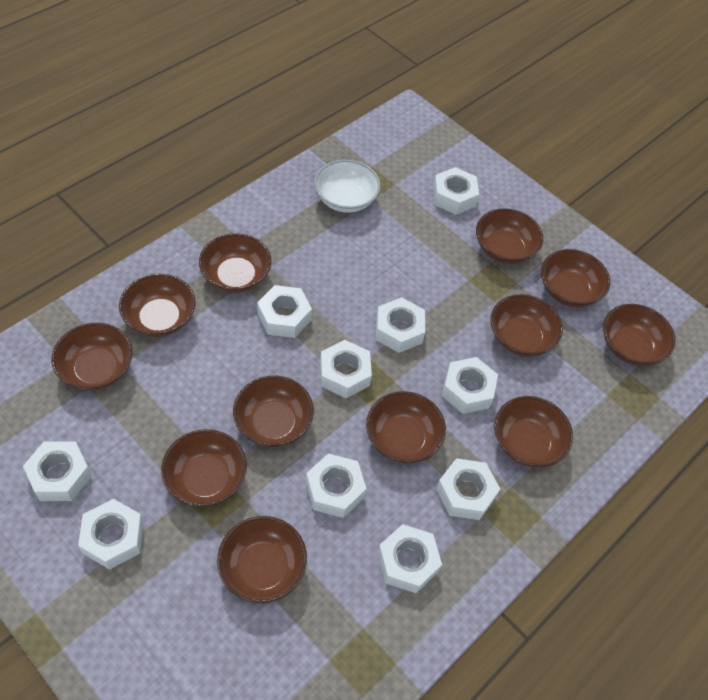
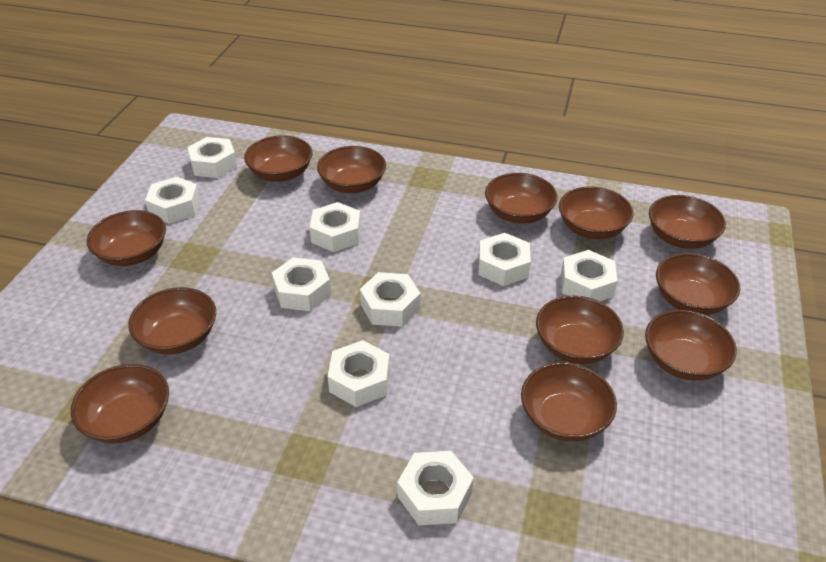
white bowl: 1 -> 0
white nut: 10 -> 9

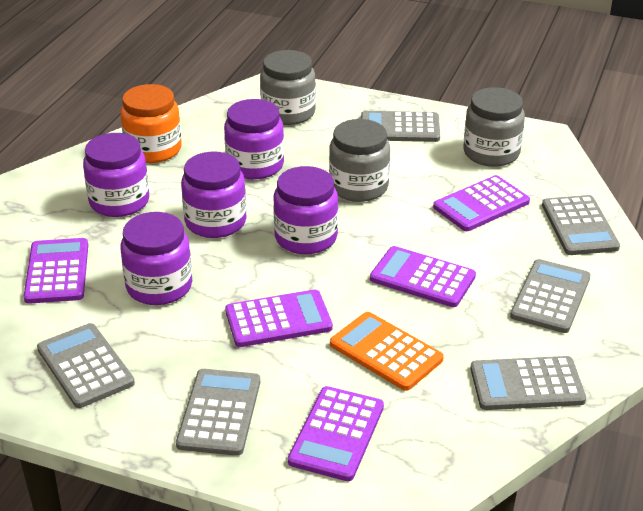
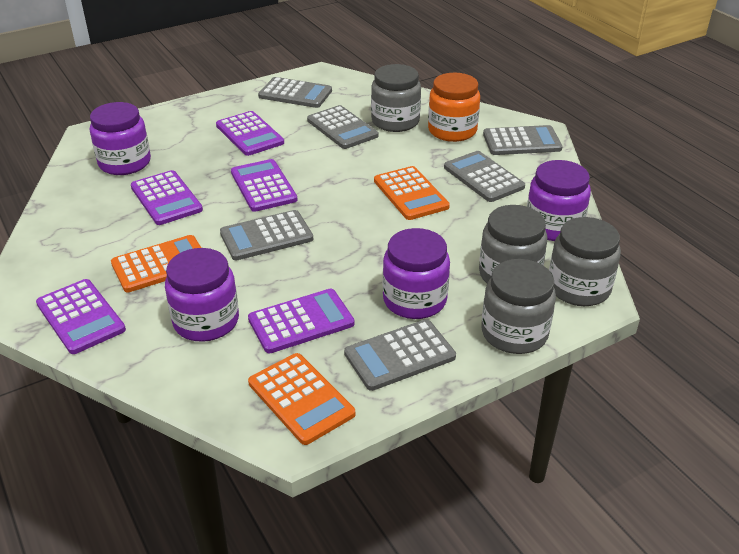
grey jar: 3 -> 4
orange calculator: 1 -> 3
purple jar: 5 -> 4

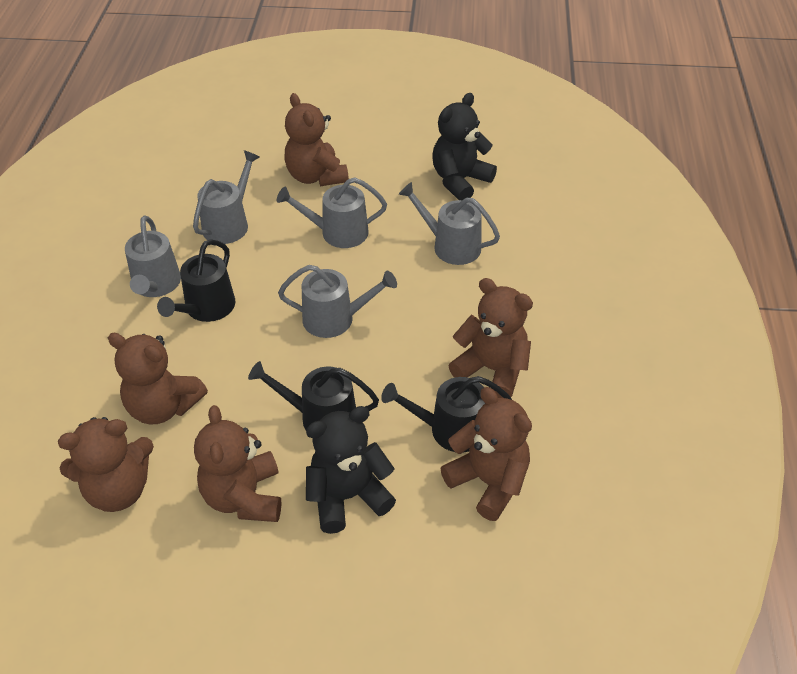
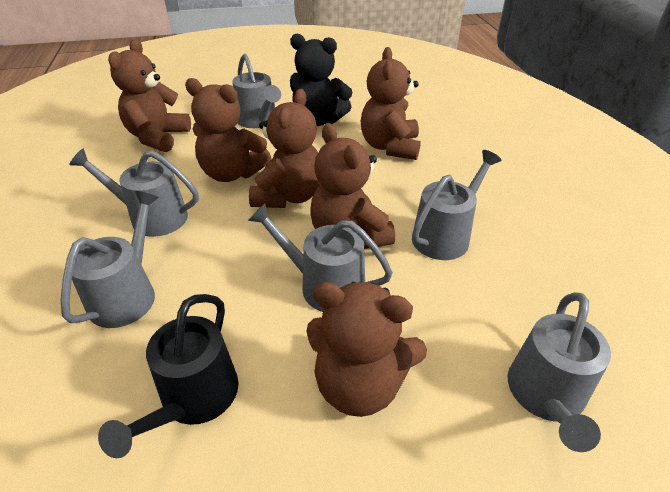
black teddy bear: 2 -> 1
black watering can: 3 -> 1
grey watering can: 5 -> 6

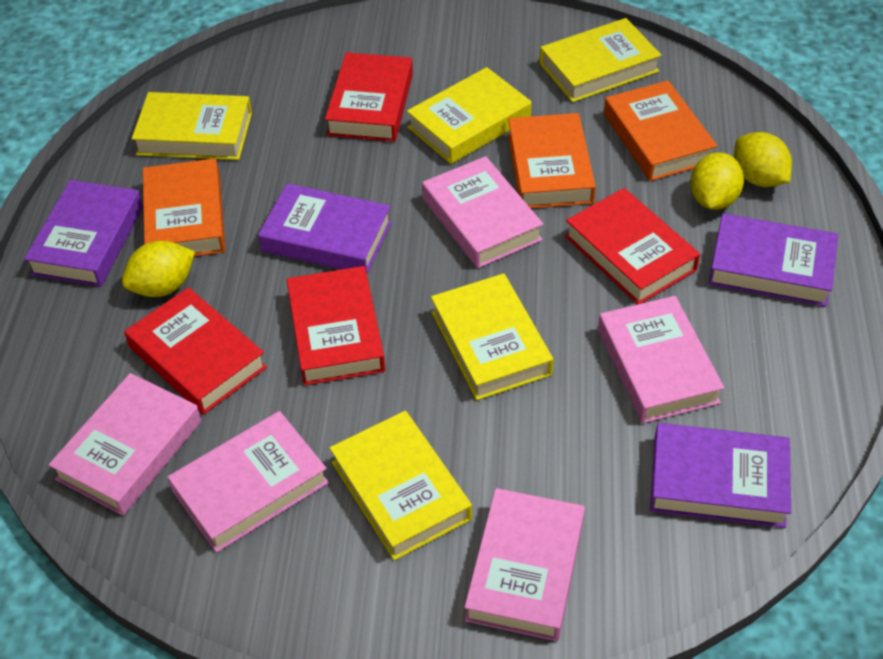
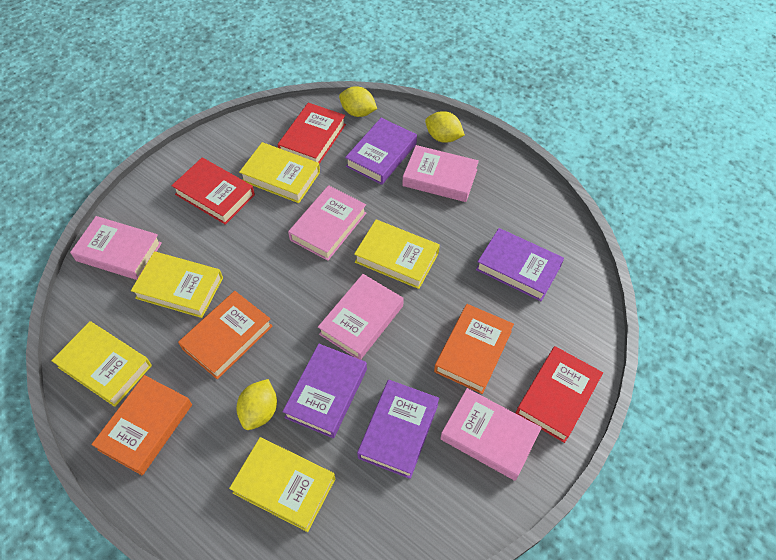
red book: 4 -> 3

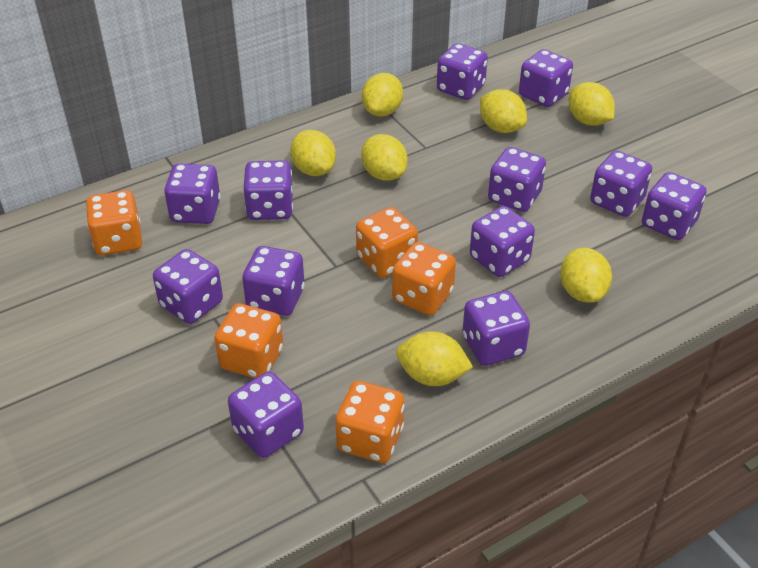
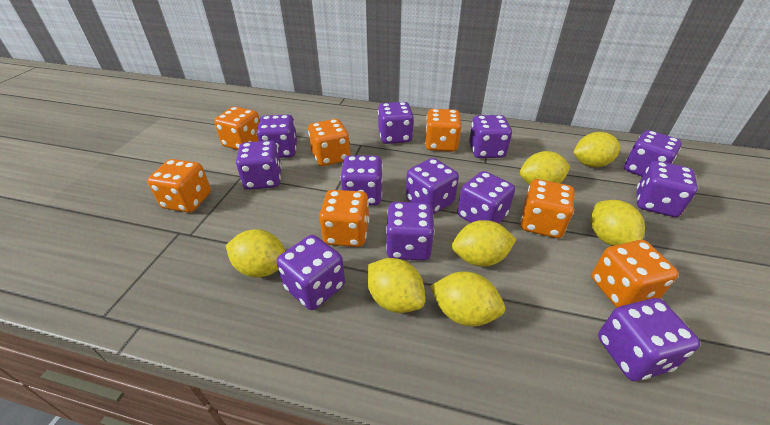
orange dice: 5 -> 7

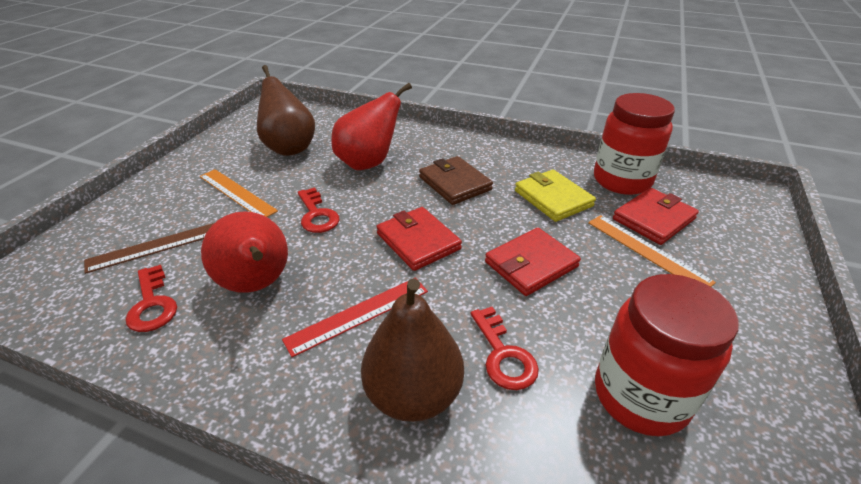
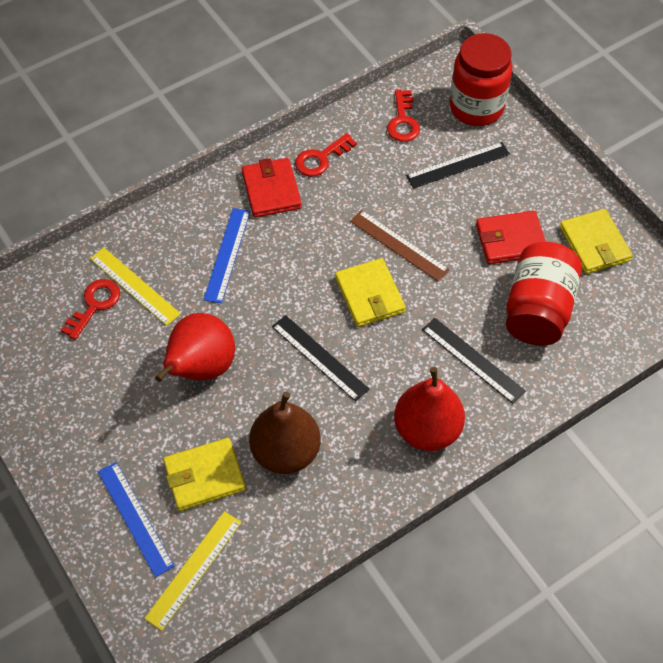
black ruler: 0 -> 3
blue ruler: 0 -> 2
brown pear: 2 -> 1
brown wallet: 1 -> 0
orange ruler: 2 -> 0
red ruler: 1 -> 0
red wallet: 3 -> 2
yellow ruler: 0 -> 2
yellow wallet: 1 -> 3

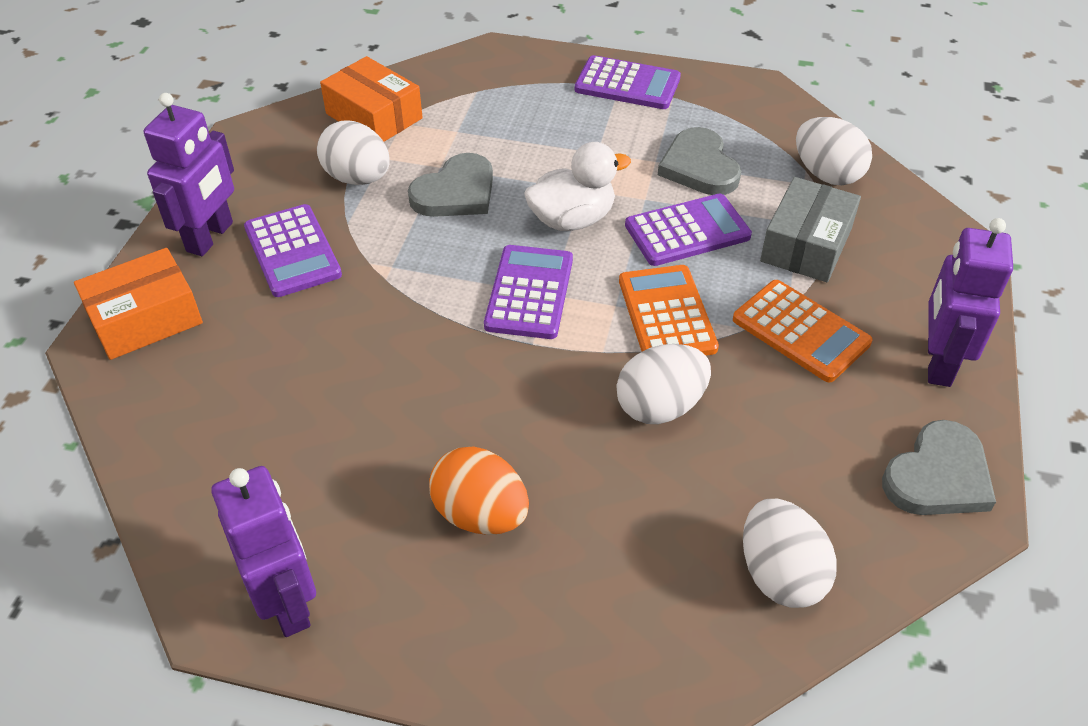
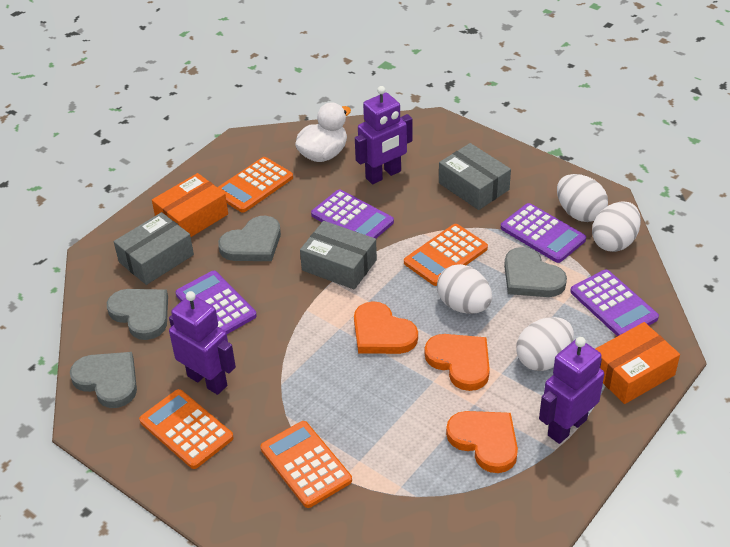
grey box: 1 -> 3
grey heart: 3 -> 4
orange calculator: 2 -> 4
orange egg: 1 -> 0
orange heart: 0 -> 3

+-------+

**Exercise directions**: Each line above is to be repeated exactly as written; no picture is carried over.

**Answer box**:
white bowl: 1 -> 0
white nut: 10 -> 9

grey jar: 3 -> 4
orange calculator: 1 -> 3
purple jar: 5 -> 4

black teddy bear: 2 -> 1
black watering can: 3 -> 1
grey watering can: 5 -> 6

red book: 4 -> 3

orange dice: 5 -> 7

black ruler: 0 -> 3
blue ruler: 0 -> 2
brown pear: 2 -> 1
brown wallet: 1 -> 0
orange ruler: 2 -> 0
red ruler: 1 -> 0
red wallet: 3 -> 2
yellow ruler: 0 -> 2
yellow wallet: 1 -> 3

grey box: 1 -> 3
grey heart: 3 -> 4
orange calculator: 2 -> 4
orange egg: 1 -> 0
orange heart: 0 -> 3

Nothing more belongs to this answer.